* [The task]: What is needed is an exact copy of the line that contains "V1: 1.8V (plus" and of all later lines to the end of the records below, with no other lines.

[Opening Records for the exercise section]

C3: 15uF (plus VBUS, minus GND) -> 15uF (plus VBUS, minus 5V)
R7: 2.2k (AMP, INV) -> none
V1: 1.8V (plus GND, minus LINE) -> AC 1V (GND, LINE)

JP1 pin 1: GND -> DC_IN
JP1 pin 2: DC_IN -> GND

[Closing Records for the exercise section]

* [Task output]:
V1: 1.8V (plus GND, minus LINE) -> AC 1V (GND, LINE)

JP1 pin 1: GND -> DC_IN
JP1 pin 2: DC_IN -> GND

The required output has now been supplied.